> **About this exercise**
Take the line that contains "tan cone E6 level 1 -> brown cone E6 level 1" as the first line and the final line of the records as the last; return exactly those lines and the lines between.

> **Excerpted data**
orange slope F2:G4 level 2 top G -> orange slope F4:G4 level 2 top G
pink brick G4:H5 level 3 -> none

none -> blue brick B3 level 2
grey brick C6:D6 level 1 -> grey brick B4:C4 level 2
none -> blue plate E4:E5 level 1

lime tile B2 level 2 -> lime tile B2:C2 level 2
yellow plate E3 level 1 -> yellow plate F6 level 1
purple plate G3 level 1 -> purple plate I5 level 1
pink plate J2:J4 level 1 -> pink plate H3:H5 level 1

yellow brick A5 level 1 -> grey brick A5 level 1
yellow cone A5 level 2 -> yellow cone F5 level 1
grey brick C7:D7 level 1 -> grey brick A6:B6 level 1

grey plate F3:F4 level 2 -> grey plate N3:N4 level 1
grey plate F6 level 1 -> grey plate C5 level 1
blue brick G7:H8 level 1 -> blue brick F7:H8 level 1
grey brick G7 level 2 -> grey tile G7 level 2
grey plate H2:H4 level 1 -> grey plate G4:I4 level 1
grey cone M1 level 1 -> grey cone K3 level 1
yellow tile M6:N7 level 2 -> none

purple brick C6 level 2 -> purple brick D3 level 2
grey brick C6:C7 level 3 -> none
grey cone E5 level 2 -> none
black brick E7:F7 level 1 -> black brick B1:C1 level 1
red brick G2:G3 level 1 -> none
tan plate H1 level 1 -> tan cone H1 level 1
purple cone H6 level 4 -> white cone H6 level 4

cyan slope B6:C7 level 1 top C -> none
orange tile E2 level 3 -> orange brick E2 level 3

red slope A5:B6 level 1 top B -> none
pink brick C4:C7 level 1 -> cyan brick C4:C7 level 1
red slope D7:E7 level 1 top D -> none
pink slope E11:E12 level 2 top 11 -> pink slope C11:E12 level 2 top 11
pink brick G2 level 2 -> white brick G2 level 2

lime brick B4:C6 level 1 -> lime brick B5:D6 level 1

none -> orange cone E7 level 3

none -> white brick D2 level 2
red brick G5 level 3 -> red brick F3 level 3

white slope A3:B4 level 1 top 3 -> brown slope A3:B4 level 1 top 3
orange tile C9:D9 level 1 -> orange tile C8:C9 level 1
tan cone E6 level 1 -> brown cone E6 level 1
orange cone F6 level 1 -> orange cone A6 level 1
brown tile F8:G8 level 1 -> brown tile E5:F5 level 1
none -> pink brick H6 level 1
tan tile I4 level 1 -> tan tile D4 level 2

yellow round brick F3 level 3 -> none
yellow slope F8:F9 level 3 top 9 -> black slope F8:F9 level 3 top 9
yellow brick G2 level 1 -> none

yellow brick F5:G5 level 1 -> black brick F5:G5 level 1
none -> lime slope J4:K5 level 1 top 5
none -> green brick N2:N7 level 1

> **Answer below**
tan cone E6 level 1 -> brown cone E6 level 1
orange cone F6 level 1 -> orange cone A6 level 1
brown tile F8:G8 level 1 -> brown tile E5:F5 level 1
none -> pink brick H6 level 1
tan tile I4 level 1 -> tan tile D4 level 2

yellow round brick F3 level 3 -> none
yellow slope F8:F9 level 3 top 9 -> black slope F8:F9 level 3 top 9
yellow brick G2 level 1 -> none

yellow brick F5:G5 level 1 -> black brick F5:G5 level 1
none -> lime slope J4:K5 level 1 top 5
none -> green brick N2:N7 level 1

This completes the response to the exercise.